What is needed here is an exact repetition of the records below, beginning at the line that has "R203: 330 (IC206/GP0, IC211/A)" and stopping after the line that has "D3: diode 1N4004".

→ Detected change data
======
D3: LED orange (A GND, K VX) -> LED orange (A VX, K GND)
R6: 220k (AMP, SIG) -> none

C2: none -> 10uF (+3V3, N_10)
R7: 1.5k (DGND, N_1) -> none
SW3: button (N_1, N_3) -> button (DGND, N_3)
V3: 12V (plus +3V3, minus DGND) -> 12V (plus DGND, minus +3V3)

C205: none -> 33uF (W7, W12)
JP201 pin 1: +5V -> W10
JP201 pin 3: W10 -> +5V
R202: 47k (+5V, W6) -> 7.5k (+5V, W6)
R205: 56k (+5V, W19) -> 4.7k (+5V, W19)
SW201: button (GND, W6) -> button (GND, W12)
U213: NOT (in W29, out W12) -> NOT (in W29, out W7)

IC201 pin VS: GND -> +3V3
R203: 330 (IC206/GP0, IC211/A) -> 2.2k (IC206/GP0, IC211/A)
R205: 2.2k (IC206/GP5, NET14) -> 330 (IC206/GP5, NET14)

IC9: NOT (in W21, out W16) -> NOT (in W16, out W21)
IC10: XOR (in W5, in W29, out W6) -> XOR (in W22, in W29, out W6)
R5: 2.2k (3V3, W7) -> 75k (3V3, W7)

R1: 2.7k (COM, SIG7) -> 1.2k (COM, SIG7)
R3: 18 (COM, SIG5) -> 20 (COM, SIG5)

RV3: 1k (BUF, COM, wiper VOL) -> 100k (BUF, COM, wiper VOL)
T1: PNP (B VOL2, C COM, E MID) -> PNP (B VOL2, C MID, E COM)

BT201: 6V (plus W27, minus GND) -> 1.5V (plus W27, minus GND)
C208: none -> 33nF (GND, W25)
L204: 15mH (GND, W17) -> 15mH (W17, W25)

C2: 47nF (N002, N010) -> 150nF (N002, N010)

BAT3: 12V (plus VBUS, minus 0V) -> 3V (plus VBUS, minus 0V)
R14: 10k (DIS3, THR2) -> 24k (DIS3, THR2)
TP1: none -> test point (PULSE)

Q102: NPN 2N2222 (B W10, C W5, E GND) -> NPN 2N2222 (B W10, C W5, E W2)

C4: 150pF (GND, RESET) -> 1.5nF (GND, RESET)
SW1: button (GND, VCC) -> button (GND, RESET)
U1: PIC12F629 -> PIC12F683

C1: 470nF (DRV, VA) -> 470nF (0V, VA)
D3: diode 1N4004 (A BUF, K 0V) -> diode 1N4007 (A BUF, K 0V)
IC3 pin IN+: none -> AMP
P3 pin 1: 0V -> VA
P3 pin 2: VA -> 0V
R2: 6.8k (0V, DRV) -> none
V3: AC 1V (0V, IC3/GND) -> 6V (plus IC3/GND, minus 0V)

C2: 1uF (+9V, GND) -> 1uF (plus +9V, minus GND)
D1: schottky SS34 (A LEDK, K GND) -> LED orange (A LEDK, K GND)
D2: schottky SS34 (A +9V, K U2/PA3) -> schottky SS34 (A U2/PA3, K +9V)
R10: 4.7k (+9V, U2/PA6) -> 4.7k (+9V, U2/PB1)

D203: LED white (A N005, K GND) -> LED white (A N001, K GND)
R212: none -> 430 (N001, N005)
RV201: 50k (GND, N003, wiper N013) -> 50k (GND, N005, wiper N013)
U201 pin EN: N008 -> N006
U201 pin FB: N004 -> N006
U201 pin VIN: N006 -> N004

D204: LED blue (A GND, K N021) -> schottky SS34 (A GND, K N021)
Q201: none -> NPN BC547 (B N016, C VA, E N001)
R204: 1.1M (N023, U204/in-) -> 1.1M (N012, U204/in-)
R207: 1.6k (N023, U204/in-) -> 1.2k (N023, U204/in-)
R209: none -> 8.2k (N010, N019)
======
→ WRITTEN RESPONSE
R203: 330 (IC206/GP0, IC211/A) -> 2.2k (IC206/GP0, IC211/A)
R205: 2.2k (IC206/GP5, NET14) -> 330 (IC206/GP5, NET14)

IC9: NOT (in W21, out W16) -> NOT (in W16, out W21)
IC10: XOR (in W5, in W29, out W6) -> XOR (in W22, in W29, out W6)
R5: 2.2k (3V3, W7) -> 75k (3V3, W7)

R1: 2.7k (COM, SIG7) -> 1.2k (COM, SIG7)
R3: 18 (COM, SIG5) -> 20 (COM, SIG5)

RV3: 1k (BUF, COM, wiper VOL) -> 100k (BUF, COM, wiper VOL)
T1: PNP (B VOL2, C COM, E MID) -> PNP (B VOL2, C MID, E COM)

BT201: 6V (plus W27, minus GND) -> 1.5V (plus W27, minus GND)
C208: none -> 33nF (GND, W25)
L204: 15mH (GND, W17) -> 15mH (W17, W25)

C2: 47nF (N002, N010) -> 150nF (N002, N010)

BAT3: 12V (plus VBUS, minus 0V) -> 3V (plus VBUS, minus 0V)
R14: 10k (DIS3, THR2) -> 24k (DIS3, THR2)
TP1: none -> test point (PULSE)

Q102: NPN 2N2222 (B W10, C W5, E GND) -> NPN 2N2222 (B W10, C W5, E W2)

C4: 150pF (GND, RESET) -> 1.5nF (GND, RESET)
SW1: button (GND, VCC) -> button (GND, RESET)
U1: PIC12F629 -> PIC12F683

C1: 470nF (DRV, VA) -> 470nF (0V, VA)
D3: diode 1N4004 (A BUF, K 0V) -> diode 1N4007 (A BUF, K 0V)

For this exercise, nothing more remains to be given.